### Direction:
Write out each of the records below word for word, line by line, with nothing changed or left out.
[start of Dataset rows]
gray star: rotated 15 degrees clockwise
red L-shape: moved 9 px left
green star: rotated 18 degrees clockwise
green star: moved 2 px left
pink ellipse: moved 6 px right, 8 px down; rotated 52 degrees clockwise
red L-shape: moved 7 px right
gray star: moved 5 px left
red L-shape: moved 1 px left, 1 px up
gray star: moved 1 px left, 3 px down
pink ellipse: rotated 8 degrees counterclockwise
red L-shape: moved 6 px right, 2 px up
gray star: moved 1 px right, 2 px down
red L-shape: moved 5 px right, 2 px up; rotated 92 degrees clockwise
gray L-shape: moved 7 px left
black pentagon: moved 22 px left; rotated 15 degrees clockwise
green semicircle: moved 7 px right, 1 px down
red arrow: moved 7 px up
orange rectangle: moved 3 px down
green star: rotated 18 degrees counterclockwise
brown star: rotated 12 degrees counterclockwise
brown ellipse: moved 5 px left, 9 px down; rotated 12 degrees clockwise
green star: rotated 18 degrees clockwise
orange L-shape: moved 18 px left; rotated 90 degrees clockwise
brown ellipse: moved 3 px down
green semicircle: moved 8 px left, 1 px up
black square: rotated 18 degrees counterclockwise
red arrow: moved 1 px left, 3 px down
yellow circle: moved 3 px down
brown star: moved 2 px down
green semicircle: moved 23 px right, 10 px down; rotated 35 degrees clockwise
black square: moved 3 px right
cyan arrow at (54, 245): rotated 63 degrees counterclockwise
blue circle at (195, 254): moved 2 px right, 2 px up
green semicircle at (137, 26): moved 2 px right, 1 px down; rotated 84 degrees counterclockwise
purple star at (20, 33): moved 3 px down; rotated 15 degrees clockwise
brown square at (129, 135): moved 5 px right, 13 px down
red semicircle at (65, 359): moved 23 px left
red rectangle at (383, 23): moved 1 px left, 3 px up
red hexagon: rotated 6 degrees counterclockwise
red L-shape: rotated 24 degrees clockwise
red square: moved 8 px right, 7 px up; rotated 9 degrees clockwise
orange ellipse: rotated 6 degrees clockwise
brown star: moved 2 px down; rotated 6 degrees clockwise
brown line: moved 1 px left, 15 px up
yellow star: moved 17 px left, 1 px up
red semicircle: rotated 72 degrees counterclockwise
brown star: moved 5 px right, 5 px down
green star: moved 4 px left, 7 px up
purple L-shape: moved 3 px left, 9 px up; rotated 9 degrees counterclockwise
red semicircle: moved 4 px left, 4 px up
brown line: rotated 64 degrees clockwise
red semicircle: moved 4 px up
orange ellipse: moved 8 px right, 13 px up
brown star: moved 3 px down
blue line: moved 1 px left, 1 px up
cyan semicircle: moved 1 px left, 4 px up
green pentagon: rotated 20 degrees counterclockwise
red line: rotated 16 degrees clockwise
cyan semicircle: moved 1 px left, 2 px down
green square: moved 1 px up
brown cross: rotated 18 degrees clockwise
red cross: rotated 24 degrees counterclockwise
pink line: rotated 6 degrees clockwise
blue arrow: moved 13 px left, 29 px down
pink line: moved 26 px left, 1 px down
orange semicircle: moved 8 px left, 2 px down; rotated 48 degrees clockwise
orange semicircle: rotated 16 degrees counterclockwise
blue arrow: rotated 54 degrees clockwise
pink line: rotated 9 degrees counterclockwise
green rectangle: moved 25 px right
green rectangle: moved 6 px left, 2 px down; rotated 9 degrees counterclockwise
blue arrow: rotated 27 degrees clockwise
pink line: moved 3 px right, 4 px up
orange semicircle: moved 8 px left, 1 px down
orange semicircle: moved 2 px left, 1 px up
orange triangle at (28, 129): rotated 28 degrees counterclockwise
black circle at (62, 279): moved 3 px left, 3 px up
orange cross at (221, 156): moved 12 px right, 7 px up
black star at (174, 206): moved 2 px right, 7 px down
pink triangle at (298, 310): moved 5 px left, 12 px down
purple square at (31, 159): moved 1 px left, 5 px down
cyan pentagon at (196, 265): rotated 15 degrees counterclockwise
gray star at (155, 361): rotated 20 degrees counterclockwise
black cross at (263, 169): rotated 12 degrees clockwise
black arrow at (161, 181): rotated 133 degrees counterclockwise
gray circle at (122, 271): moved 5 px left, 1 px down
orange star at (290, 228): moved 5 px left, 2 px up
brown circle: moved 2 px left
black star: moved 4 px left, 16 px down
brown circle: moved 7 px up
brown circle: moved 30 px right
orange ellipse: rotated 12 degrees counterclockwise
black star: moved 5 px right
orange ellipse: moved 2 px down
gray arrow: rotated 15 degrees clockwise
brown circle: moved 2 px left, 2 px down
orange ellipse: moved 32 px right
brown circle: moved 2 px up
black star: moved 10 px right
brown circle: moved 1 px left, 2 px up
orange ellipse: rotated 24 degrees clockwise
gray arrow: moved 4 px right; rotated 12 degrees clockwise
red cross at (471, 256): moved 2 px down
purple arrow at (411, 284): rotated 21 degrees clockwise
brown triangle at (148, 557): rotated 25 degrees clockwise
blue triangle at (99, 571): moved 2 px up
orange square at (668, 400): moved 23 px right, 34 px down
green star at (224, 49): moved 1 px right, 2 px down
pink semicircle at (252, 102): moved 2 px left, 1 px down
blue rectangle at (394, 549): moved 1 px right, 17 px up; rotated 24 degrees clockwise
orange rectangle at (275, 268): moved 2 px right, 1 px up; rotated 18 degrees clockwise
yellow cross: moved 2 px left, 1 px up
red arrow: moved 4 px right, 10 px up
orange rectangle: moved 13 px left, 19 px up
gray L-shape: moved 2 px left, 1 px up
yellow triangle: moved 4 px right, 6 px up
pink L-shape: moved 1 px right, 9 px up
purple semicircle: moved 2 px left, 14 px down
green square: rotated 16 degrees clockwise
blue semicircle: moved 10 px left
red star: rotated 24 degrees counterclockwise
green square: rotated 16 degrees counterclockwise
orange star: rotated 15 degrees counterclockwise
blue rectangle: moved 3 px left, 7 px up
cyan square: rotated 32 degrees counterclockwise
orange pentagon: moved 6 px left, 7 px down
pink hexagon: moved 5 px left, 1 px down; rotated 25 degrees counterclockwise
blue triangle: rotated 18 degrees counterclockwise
[end of Dataset rows]
### Solution below:
gray star: rotated 15 degrees clockwise
red L-shape: moved 9 px left
green star: rotated 18 degrees clockwise
green star: moved 2 px left
pink ellipse: moved 6 px right, 8 px down; rotated 52 degrees clockwise
red L-shape: moved 7 px right
gray star: moved 5 px left
red L-shape: moved 1 px left, 1 px up
gray star: moved 1 px left, 3 px down
pink ellipse: rotated 8 degrees counterclockwise
red L-shape: moved 6 px right, 2 px up
gray star: moved 1 px right, 2 px down
red L-shape: moved 5 px right, 2 px up; rotated 92 degrees clockwise
gray L-shape: moved 7 px left
black pentagon: moved 22 px left; rotated 15 degrees clockwise
green semicircle: moved 7 px right, 1 px down
red arrow: moved 7 px up
orange rectangle: moved 3 px down
green star: rotated 18 degrees counterclockwise
brown star: rotated 12 degrees counterclockwise
brown ellipse: moved 5 px left, 9 px down; rotated 12 degrees clockwise
green star: rotated 18 degrees clockwise
orange L-shape: moved 18 px left; rotated 90 degrees clockwise
brown ellipse: moved 3 px down
green semicircle: moved 8 px left, 1 px up
black square: rotated 18 degrees counterclockwise
red arrow: moved 1 px left, 3 px down
yellow circle: moved 3 px down
brown star: moved 2 px down
green semicircle: moved 23 px right, 10 px down; rotated 35 degrees clockwise
black square: moved 3 px right
cyan arrow at (54, 245): rotated 63 degrees counterclockwise
blue circle at (195, 254): moved 2 px right, 2 px up
green semicircle at (137, 26): moved 2 px right, 1 px down; rotated 84 degrees counterclockwise
purple star at (20, 33): moved 3 px down; rotated 15 degrees clockwise
brown square at (129, 135): moved 5 px right, 13 px down
red semicircle at (65, 359): moved 23 px left
red rectangle at (383, 23): moved 1 px left, 3 px up
red hexagon: rotated 6 degrees counterclockwise
red L-shape: rotated 24 degrees clockwise
red square: moved 8 px right, 7 px up; rotated 9 degrees clockwise
orange ellipse: rotated 6 degrees clockwise
brown star: moved 2 px down; rotated 6 degrees clockwise
brown line: moved 1 px left, 15 px up
yellow star: moved 17 px left, 1 px up
red semicircle: rotated 72 degrees counterclockwise
brown star: moved 5 px right, 5 px down
green star: moved 4 px left, 7 px up
purple L-shape: moved 3 px left, 9 px up; rotated 9 degrees counterclockwise
red semicircle: moved 4 px left, 4 px up
brown line: rotated 64 degrees clockwise
red semicircle: moved 4 px up
orange ellipse: moved 8 px right, 13 px up
brown star: moved 3 px down
blue line: moved 1 px left, 1 px up
cyan semicircle: moved 1 px left, 4 px up
green pentagon: rotated 20 degrees counterclockwise
red line: rotated 16 degrees clockwise
cyan semicircle: moved 1 px left, 2 px down
green square: moved 1 px up
brown cross: rotated 18 degrees clockwise
red cross: rotated 24 degrees counterclockwise
pink line: rotated 6 degrees clockwise
blue arrow: moved 13 px left, 29 px down
pink line: moved 26 px left, 1 px down
orange semicircle: moved 8 px left, 2 px down; rotated 48 degrees clockwise
orange semicircle: rotated 16 degrees counterclockwise
blue arrow: rotated 54 degrees clockwise
pink line: rotated 9 degrees counterclockwise
green rectangle: moved 25 px right
green rectangle: moved 6 px left, 2 px down; rotated 9 degrees counterclockwise
blue arrow: rotated 27 degrees clockwise
pink line: moved 3 px right, 4 px up
orange semicircle: moved 8 px left, 1 px down
orange semicircle: moved 2 px left, 1 px up
orange triangle at (28, 129): rotated 28 degrees counterclockwise
black circle at (62, 279): moved 3 px left, 3 px up
orange cross at (221, 156): moved 12 px right, 7 px up
black star at (174, 206): moved 2 px right, 7 px down
pink triangle at (298, 310): moved 5 px left, 12 px down
purple square at (31, 159): moved 1 px left, 5 px down
cyan pentagon at (196, 265): rotated 15 degrees counterclockwise
gray star at (155, 361): rotated 20 degrees counterclockwise
black cross at (263, 169): rotated 12 degrees clockwise
black arrow at (161, 181): rotated 133 degrees counterclockwise
gray circle at (122, 271): moved 5 px left, 1 px down
orange star at (290, 228): moved 5 px left, 2 px up
brown circle: moved 2 px left
black star: moved 4 px left, 16 px down
brown circle: moved 7 px up
brown circle: moved 30 px right
orange ellipse: rotated 12 degrees counterclockwise
black star: moved 5 px right
orange ellipse: moved 2 px down
gray arrow: rotated 15 degrees clockwise
brown circle: moved 2 px left, 2 px down
orange ellipse: moved 32 px right
brown circle: moved 2 px up
black star: moved 10 px right
brown circle: moved 1 px left, 2 px up
orange ellipse: rotated 24 degrees clockwise
gray arrow: moved 4 px right; rotated 12 degrees clockwise
red cross at (471, 256): moved 2 px down
purple arrow at (411, 284): rotated 21 degrees clockwise
brown triangle at (148, 557): rotated 25 degrees clockwise
blue triangle at (99, 571): moved 2 px up
orange square at (668, 400): moved 23 px right, 34 px down
green star at (224, 49): moved 1 px right, 2 px down
pink semicircle at (252, 102): moved 2 px left, 1 px down
blue rectangle at (394, 549): moved 1 px right, 17 px up; rotated 24 degrees clockwise
orange rectangle at (275, 268): moved 2 px right, 1 px up; rotated 18 degrees clockwise
yellow cross: moved 2 px left, 1 px up
red arrow: moved 4 px right, 10 px up
orange rectangle: moved 13 px left, 19 px up
gray L-shape: moved 2 px left, 1 px up
yellow triangle: moved 4 px right, 6 px up
pink L-shape: moved 1 px right, 9 px up
purple semicircle: moved 2 px left, 14 px down
green square: rotated 16 degrees clockwise
blue semicircle: moved 10 px left
red star: rotated 24 degrees counterclockwise
green square: rotated 16 degrees counterclockwise
orange star: rotated 15 degrees counterclockwise
blue rectangle: moved 3 px left, 7 px up
cyan square: rotated 32 degrees counterclockwise
orange pentagon: moved 6 px left, 7 px down
pink hexagon: moved 5 px left, 1 px down; rotated 25 degrees counterclockwise
blue triangle: rotated 18 degrees counterclockwise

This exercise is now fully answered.